(Saved data entries)

┄┄┄┄┄┄

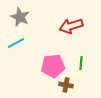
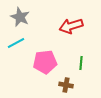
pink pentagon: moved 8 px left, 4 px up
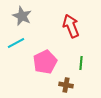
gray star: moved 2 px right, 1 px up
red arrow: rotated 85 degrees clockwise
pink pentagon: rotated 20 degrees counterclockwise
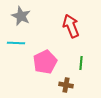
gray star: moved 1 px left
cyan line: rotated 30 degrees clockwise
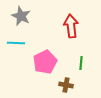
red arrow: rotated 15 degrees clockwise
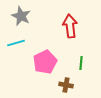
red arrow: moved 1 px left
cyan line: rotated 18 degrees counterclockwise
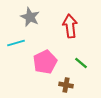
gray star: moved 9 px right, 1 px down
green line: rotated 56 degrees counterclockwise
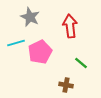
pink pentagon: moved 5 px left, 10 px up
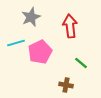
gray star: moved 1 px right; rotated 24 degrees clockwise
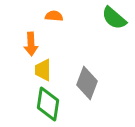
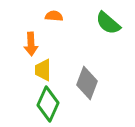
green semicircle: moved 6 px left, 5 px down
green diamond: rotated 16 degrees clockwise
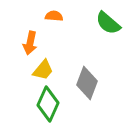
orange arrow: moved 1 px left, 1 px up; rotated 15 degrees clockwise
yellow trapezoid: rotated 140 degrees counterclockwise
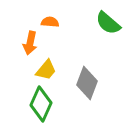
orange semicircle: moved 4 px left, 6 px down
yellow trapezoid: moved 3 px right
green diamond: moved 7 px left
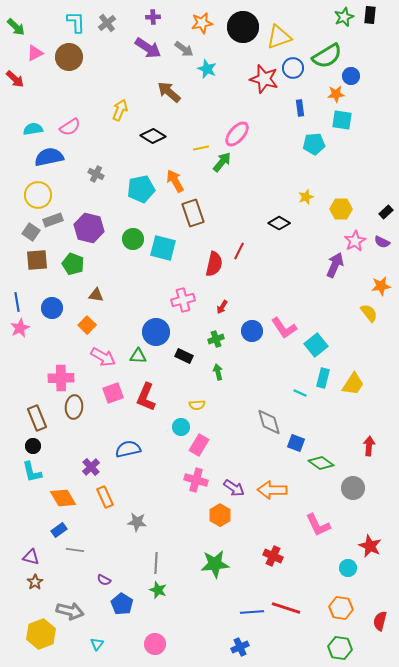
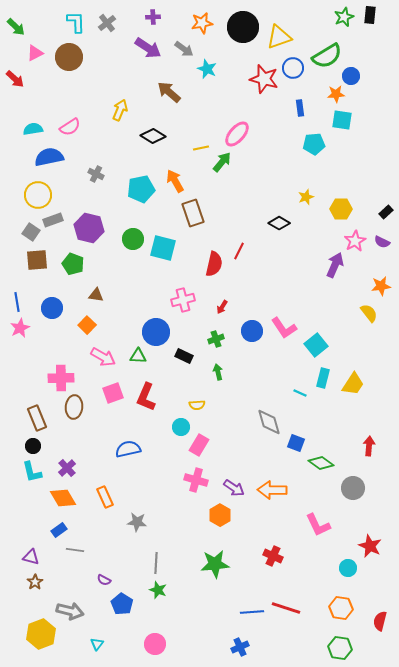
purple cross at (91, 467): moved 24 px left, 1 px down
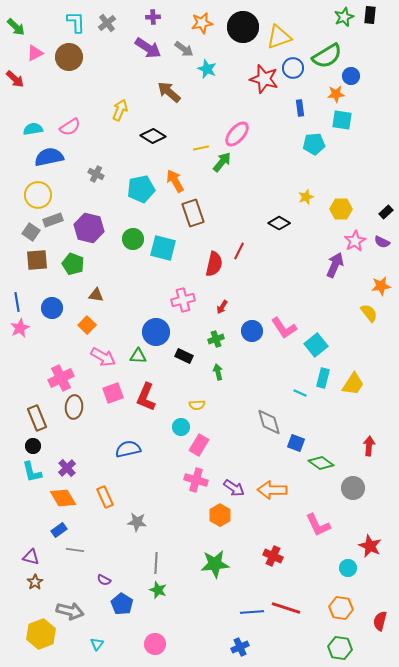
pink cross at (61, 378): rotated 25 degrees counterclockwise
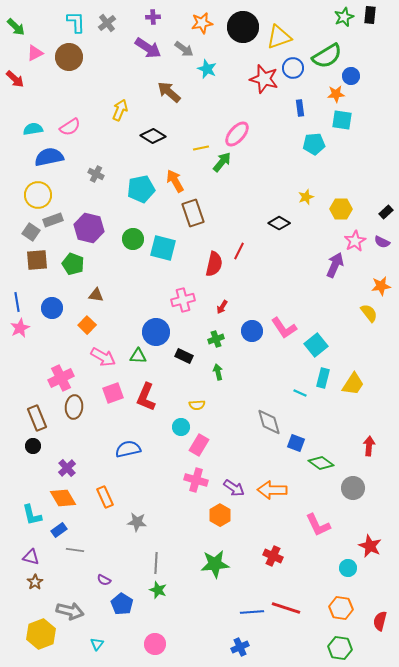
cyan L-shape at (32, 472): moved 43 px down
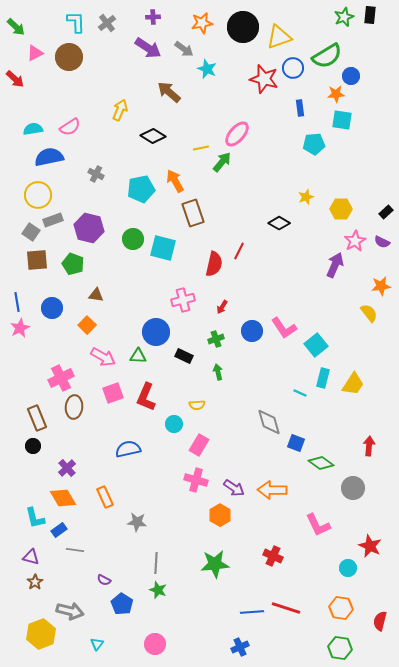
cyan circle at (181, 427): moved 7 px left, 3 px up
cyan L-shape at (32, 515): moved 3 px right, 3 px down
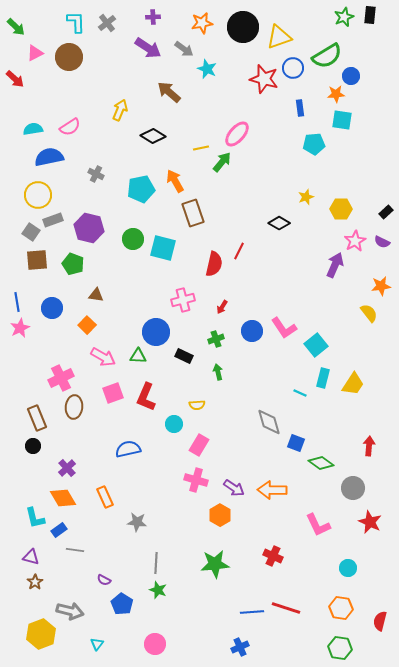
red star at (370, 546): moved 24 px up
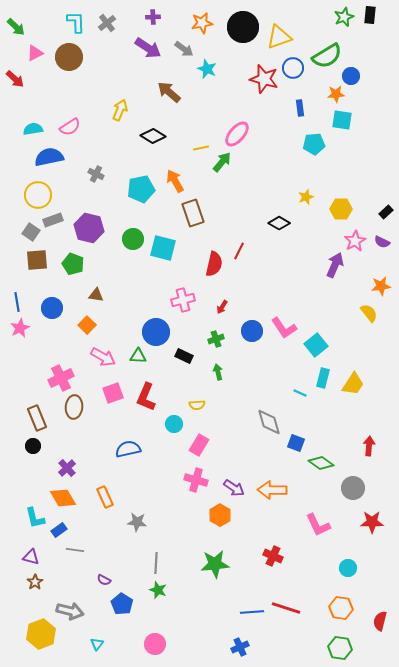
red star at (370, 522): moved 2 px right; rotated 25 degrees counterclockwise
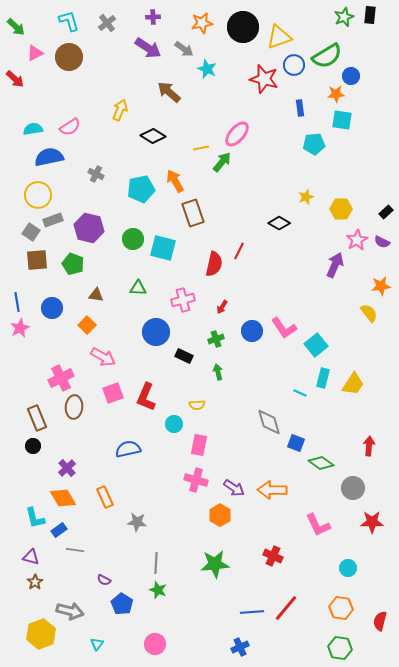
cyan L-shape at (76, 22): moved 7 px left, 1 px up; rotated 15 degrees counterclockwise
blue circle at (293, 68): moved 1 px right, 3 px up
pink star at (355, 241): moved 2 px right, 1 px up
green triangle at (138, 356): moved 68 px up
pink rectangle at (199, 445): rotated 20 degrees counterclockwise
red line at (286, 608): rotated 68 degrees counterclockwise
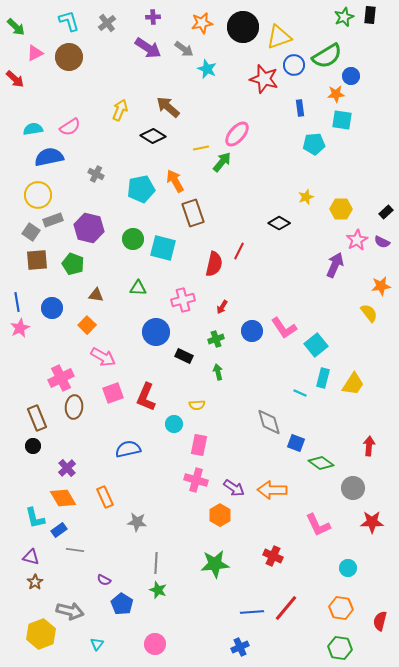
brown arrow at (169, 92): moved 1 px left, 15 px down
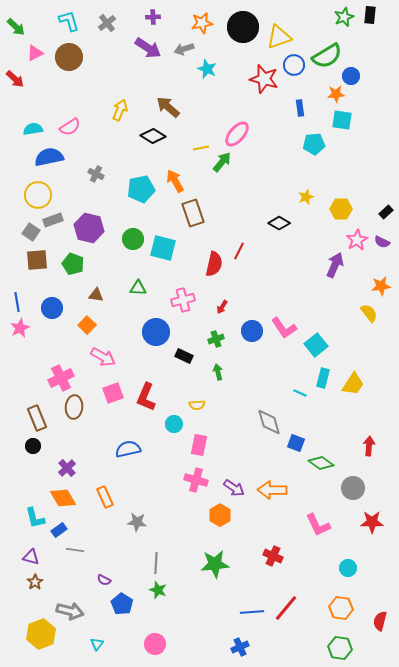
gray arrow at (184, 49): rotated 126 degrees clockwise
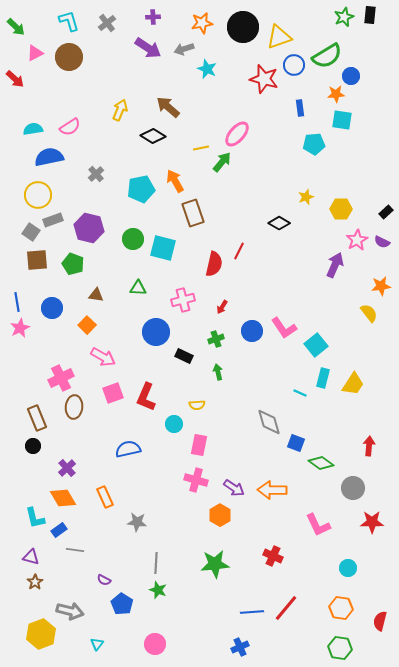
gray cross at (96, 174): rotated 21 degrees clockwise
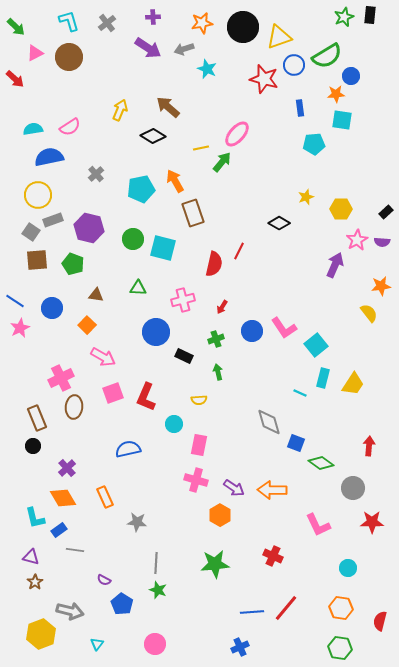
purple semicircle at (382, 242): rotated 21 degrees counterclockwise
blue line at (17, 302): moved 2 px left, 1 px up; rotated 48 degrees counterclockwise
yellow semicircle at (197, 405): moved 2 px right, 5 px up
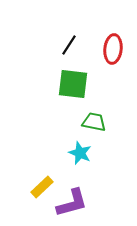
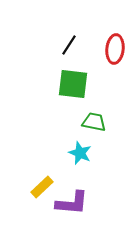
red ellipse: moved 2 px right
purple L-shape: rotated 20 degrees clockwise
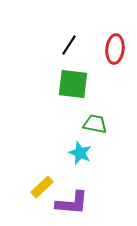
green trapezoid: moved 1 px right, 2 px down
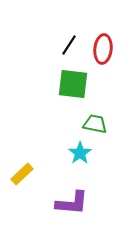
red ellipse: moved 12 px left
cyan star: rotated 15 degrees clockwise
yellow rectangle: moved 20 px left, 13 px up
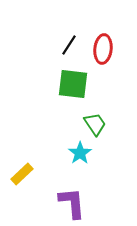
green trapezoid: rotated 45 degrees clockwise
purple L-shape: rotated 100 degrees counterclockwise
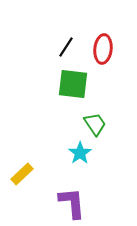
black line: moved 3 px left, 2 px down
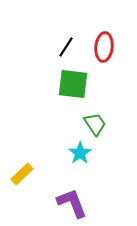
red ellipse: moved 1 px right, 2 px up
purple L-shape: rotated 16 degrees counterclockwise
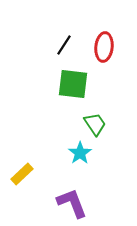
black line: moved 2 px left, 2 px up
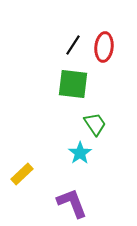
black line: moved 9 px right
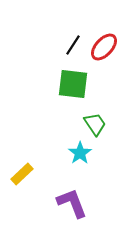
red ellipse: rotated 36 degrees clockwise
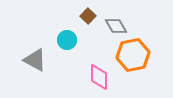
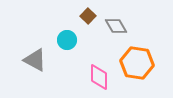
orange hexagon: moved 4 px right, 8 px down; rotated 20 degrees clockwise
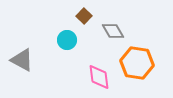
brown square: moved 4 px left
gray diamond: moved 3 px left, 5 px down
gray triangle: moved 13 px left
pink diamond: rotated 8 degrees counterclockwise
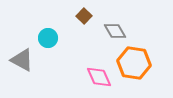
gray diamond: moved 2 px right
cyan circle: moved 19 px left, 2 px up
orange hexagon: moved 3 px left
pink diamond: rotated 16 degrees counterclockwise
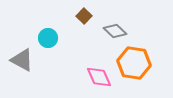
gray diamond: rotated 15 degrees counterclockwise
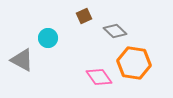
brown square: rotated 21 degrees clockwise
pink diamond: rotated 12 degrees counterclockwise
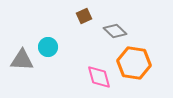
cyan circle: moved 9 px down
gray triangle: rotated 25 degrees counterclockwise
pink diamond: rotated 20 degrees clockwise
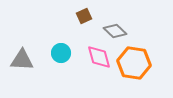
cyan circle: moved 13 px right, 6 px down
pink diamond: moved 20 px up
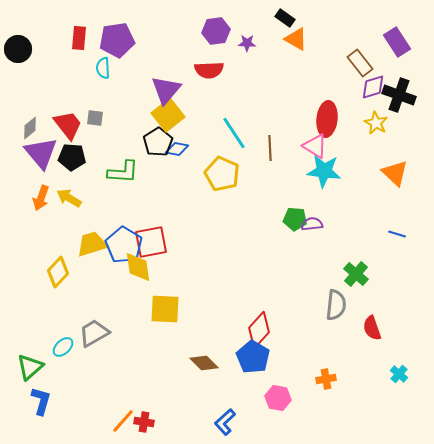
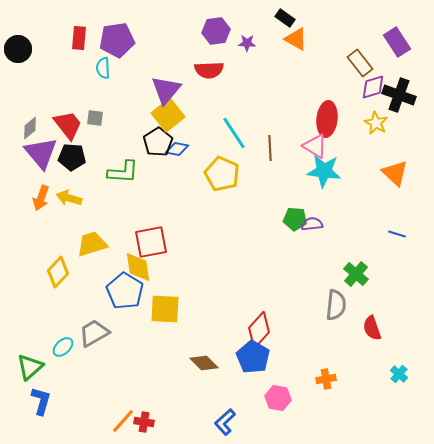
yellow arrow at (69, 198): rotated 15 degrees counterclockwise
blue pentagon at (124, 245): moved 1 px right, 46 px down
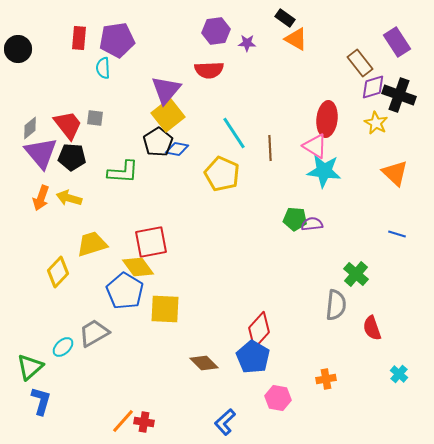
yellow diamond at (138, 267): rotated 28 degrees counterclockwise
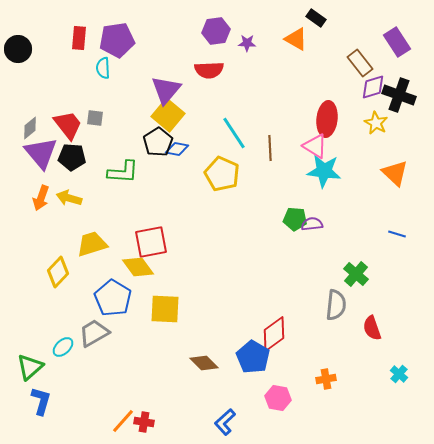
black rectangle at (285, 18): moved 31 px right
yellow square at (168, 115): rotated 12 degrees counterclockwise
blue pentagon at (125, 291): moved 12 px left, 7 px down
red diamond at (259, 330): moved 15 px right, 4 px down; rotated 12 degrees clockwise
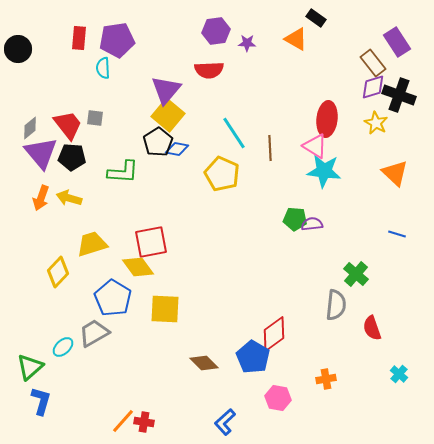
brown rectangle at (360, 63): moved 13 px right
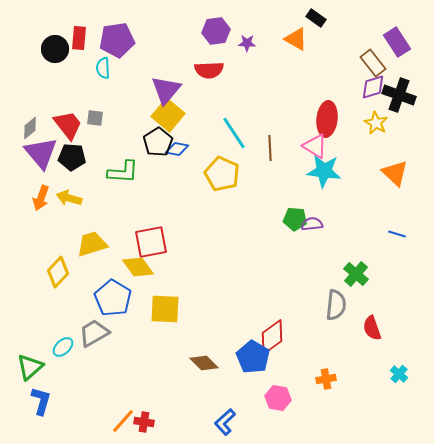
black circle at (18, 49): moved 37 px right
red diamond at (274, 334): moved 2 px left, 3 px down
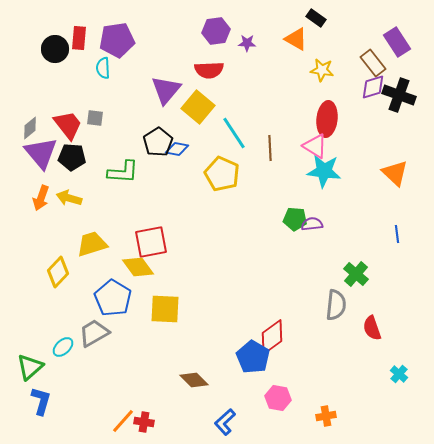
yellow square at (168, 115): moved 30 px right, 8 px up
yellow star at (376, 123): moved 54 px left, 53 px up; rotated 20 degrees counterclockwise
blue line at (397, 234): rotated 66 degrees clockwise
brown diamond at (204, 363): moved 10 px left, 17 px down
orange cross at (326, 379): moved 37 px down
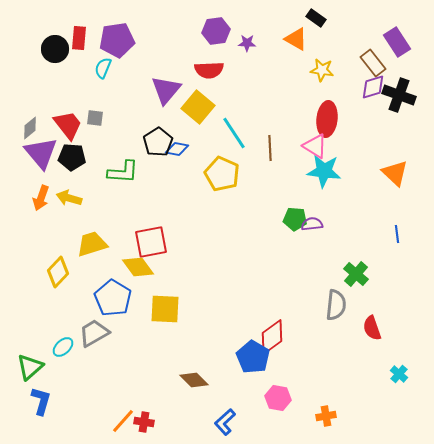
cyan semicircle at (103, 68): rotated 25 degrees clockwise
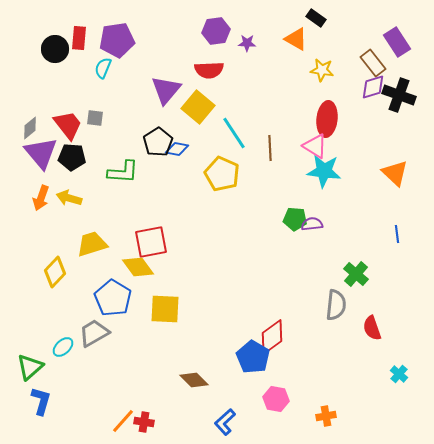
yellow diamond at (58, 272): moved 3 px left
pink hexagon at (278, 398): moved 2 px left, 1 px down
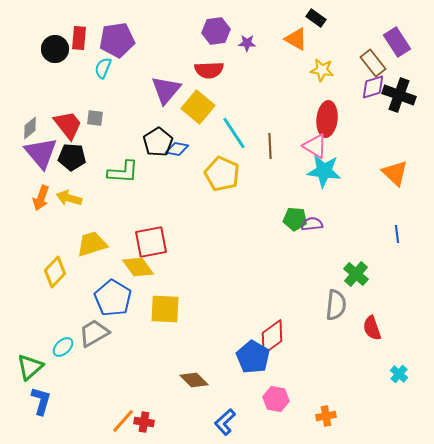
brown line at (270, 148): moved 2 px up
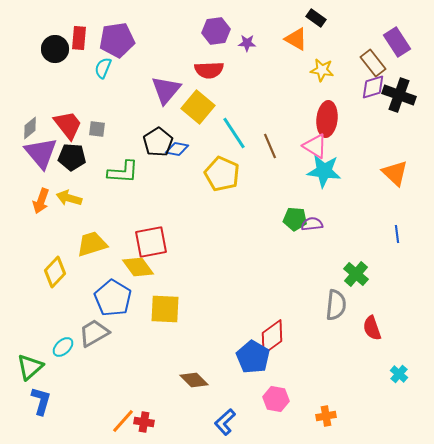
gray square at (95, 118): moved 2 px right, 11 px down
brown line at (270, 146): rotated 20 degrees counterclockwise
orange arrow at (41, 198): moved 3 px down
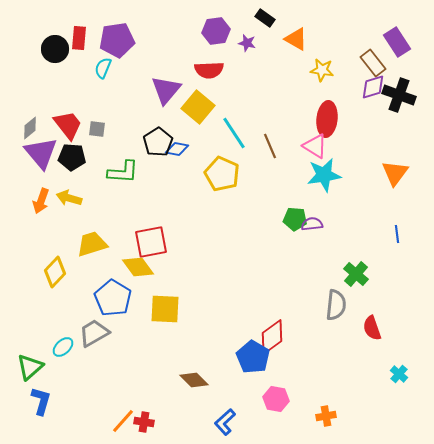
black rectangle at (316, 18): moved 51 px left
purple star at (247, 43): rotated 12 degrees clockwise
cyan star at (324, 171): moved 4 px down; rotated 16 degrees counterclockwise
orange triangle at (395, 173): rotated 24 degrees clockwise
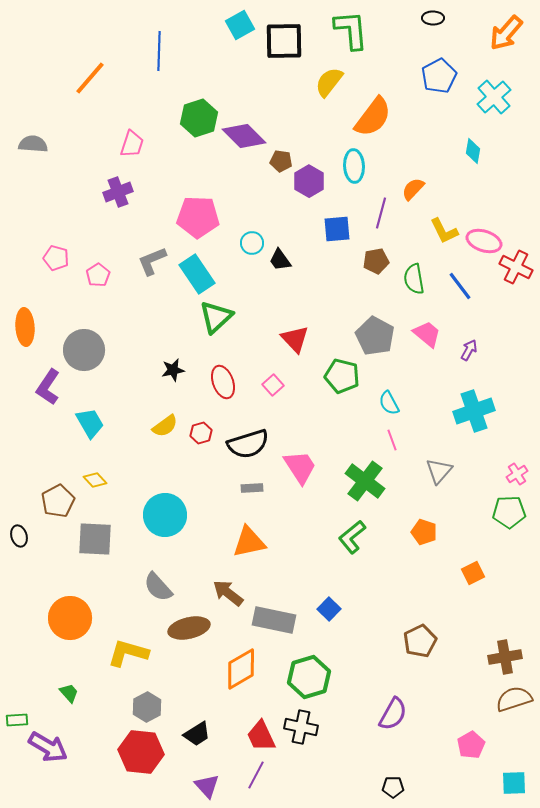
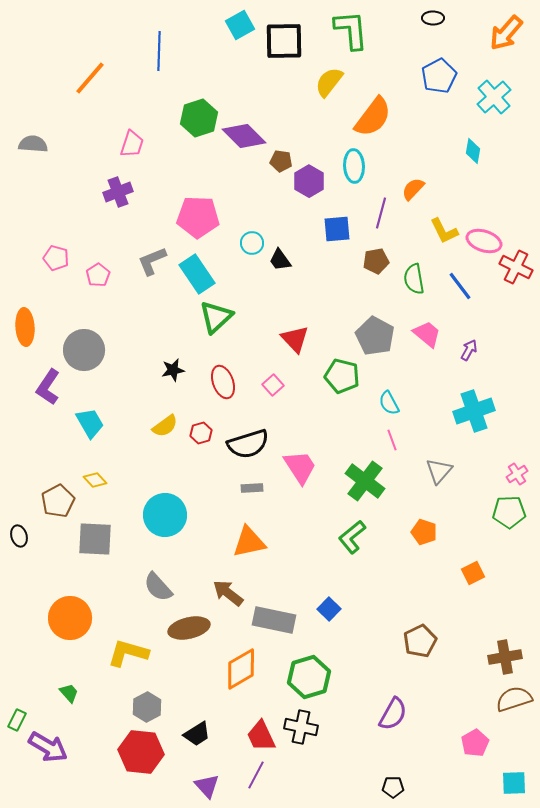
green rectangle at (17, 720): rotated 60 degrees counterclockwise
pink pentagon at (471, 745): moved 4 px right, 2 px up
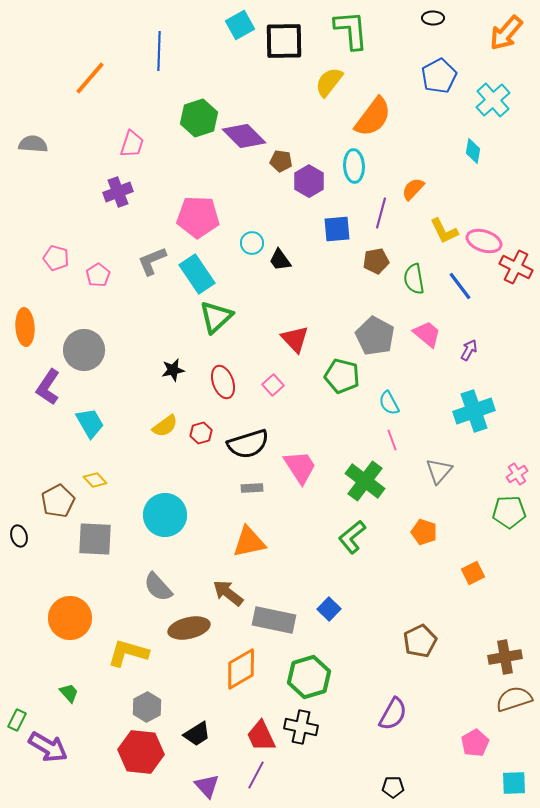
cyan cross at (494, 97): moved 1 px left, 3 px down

┄┄┄┄┄┄

- Goal
Can you copy out the entries from the line containing "gray diamond: rotated" through the end of the entries, omitting the pictures?

- Output for this exercise
gray diamond: rotated 15 degrees counterclockwise
brown square: rotated 21 degrees clockwise
pink diamond: rotated 12 degrees counterclockwise
cyan circle: moved 9 px down
gray triangle: rotated 25 degrees counterclockwise
pink diamond: rotated 20 degrees clockwise
cyan circle: moved 13 px right, 6 px down
pink diamond: moved 20 px up
yellow arrow at (69, 198): rotated 15 degrees counterclockwise
blue pentagon at (124, 245): moved 1 px right, 46 px down
yellow diamond at (138, 267): rotated 28 degrees counterclockwise
black rectangle at (285, 18): moved 31 px right
yellow square at (168, 115): rotated 12 degrees counterclockwise
blue pentagon at (125, 291): moved 12 px left, 7 px down
red diamond at (259, 330): moved 15 px right, 4 px down; rotated 12 degrees clockwise
brown rectangle at (360, 63): moved 13 px right
black circle at (18, 49): moved 37 px right
red diamond at (274, 334): moved 2 px left, 3 px down
yellow square at (168, 115): moved 30 px right, 8 px up
yellow star at (376, 123): moved 54 px left, 53 px up; rotated 20 degrees counterclockwise
blue line at (397, 234): rotated 66 degrees clockwise
brown diamond at (204, 363): moved 10 px left, 17 px down
orange cross at (326, 379): moved 37 px down
cyan semicircle at (103, 68): rotated 25 degrees clockwise
yellow diamond at (58, 272): moved 3 px left
pink hexagon at (278, 398): moved 2 px left, 1 px down
brown line at (270, 148): moved 2 px up
gray square at (95, 118): moved 2 px right, 11 px down
brown line at (270, 146): rotated 20 degrees counterclockwise
orange arrow at (41, 198): moved 3 px down
black rectangle at (316, 18): moved 51 px left
purple star at (247, 43): rotated 12 degrees clockwise
cyan star at (324, 171): moved 4 px down; rotated 16 degrees counterclockwise
orange triangle at (395, 173): rotated 24 degrees clockwise
green rectangle at (17, 720): rotated 60 degrees counterclockwise
pink pentagon at (471, 745): moved 4 px right, 2 px up
cyan cross at (494, 97): moved 1 px left, 3 px down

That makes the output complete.